-- Dataset extract follows --

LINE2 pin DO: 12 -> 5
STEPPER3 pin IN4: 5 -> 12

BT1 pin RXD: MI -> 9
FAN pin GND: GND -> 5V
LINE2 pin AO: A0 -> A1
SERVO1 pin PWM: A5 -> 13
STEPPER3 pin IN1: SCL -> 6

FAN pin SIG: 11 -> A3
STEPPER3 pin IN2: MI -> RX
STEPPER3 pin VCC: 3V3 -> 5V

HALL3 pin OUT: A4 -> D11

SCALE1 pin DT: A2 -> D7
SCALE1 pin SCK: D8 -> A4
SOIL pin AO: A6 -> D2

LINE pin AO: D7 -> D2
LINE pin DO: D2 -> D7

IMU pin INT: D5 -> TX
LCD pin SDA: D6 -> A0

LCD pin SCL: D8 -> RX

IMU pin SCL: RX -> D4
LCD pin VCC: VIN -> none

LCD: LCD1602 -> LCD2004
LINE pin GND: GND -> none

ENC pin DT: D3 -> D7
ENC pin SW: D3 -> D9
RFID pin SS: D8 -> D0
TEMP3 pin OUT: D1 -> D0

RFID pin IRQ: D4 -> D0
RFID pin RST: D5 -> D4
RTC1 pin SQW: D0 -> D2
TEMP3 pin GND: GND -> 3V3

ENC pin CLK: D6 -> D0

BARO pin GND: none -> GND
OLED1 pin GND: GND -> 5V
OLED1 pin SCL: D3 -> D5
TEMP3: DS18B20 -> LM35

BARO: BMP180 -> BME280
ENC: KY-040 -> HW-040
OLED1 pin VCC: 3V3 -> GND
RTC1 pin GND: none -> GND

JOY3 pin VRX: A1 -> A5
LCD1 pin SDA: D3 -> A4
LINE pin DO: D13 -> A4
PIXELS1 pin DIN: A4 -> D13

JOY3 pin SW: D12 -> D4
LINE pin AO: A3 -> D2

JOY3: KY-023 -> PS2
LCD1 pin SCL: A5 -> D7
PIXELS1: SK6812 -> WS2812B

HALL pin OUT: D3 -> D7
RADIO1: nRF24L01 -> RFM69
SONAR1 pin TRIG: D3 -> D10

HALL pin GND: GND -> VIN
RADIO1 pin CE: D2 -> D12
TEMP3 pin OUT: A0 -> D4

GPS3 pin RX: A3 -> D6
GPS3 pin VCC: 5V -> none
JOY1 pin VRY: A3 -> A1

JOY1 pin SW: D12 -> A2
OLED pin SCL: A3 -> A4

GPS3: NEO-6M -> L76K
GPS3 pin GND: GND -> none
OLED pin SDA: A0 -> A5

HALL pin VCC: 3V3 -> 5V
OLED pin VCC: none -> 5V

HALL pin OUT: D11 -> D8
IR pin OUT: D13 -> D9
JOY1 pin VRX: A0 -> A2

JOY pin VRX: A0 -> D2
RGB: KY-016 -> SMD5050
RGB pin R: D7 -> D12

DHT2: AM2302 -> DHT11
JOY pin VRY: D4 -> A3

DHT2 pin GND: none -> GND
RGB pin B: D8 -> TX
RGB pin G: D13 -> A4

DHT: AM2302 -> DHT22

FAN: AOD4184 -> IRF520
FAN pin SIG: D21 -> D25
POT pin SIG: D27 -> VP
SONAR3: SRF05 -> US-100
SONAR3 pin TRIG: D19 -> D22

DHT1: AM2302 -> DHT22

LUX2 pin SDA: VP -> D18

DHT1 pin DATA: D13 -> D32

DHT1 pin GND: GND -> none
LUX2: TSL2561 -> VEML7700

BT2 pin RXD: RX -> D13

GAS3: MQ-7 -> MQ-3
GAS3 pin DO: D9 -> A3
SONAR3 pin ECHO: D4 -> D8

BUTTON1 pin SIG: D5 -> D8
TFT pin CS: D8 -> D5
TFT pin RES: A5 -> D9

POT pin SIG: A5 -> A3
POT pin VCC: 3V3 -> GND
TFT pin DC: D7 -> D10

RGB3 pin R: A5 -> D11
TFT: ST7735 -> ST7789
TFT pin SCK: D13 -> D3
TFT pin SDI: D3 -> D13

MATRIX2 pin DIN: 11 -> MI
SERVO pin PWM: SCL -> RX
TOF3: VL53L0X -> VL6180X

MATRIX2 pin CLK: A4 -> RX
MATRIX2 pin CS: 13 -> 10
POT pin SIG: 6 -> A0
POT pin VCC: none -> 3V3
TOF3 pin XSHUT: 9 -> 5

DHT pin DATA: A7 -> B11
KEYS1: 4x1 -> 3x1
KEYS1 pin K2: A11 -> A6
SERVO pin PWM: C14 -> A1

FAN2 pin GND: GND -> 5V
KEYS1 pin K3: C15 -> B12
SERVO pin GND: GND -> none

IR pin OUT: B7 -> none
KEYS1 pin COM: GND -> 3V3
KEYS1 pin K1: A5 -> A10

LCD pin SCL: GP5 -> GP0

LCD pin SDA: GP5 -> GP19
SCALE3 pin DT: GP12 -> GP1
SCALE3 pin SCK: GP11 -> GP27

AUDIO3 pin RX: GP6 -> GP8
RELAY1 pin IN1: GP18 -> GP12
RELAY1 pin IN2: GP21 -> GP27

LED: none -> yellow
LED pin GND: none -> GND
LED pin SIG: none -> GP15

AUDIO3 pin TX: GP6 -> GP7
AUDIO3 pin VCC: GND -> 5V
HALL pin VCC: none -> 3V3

-- Dataset extract concluded --

*What you need to do*. Copy out each line of the records that holds the string "RFID".

*Response*.
RFID pin SS: D8 -> D0
RFID pin IRQ: D4 -> D0
RFID pin RST: D5 -> D4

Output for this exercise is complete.